Data records
--------------------
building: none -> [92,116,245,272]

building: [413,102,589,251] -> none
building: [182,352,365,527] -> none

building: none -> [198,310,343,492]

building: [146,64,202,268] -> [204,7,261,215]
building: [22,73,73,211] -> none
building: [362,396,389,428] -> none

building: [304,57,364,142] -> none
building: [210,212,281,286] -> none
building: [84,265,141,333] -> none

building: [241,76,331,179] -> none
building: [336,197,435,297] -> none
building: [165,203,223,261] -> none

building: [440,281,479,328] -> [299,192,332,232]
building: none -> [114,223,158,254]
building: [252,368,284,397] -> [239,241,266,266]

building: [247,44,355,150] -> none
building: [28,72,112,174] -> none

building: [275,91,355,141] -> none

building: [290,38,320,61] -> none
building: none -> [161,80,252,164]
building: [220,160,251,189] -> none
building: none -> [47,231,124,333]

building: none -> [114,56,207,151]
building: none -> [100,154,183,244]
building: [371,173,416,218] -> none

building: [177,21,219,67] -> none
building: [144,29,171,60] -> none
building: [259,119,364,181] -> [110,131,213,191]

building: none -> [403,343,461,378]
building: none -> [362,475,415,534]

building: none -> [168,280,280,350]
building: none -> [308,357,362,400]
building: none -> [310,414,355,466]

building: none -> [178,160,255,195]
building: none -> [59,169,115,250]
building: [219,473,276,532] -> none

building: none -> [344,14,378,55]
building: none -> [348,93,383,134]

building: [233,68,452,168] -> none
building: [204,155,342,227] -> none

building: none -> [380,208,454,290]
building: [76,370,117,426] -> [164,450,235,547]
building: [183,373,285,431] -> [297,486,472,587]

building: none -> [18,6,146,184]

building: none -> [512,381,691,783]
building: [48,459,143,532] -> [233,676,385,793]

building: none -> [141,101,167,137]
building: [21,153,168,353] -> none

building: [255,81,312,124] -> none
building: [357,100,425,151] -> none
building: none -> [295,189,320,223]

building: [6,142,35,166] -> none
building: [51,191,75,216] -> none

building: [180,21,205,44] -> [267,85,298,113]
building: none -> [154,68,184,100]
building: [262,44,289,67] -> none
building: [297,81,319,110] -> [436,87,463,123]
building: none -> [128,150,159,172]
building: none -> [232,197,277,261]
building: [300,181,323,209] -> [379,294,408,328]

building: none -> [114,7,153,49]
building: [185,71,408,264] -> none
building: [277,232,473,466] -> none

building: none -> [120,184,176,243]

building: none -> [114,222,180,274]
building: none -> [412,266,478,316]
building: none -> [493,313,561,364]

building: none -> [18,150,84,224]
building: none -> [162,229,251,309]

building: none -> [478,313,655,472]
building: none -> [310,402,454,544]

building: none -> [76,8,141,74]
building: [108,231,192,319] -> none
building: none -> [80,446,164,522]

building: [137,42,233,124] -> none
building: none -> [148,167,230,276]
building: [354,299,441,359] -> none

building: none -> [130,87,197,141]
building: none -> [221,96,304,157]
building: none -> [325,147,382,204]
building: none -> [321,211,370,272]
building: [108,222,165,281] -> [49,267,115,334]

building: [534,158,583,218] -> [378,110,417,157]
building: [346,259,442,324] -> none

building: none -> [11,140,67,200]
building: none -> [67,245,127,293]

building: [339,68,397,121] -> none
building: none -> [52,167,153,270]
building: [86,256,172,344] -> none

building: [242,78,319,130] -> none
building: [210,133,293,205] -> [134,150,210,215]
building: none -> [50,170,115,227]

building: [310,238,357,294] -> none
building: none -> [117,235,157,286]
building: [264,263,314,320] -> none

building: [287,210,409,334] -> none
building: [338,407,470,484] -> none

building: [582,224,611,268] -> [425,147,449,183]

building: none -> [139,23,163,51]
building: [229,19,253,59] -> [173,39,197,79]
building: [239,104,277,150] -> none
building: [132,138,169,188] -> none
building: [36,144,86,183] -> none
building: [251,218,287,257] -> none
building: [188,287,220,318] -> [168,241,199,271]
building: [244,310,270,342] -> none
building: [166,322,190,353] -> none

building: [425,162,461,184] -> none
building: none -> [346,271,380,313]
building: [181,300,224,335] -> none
--------------------
| Problem description |
Using the data above, transcribe the lines that run from the line with "building: none -> [100,154,183,244]" to the line with "building: none -> [348,93,383,134]", both ends kept, and output nothing else.

| Output for this exercise |
building: none -> [100,154,183,244]
building: [371,173,416,218] -> none

building: [177,21,219,67] -> none
building: [144,29,171,60] -> none
building: [259,119,364,181] -> [110,131,213,191]

building: none -> [403,343,461,378]
building: none -> [362,475,415,534]

building: none -> [168,280,280,350]
building: none -> [308,357,362,400]
building: none -> [310,414,355,466]

building: none -> [178,160,255,195]
building: none -> [59,169,115,250]
building: [219,473,276,532] -> none

building: none -> [344,14,378,55]
building: none -> [348,93,383,134]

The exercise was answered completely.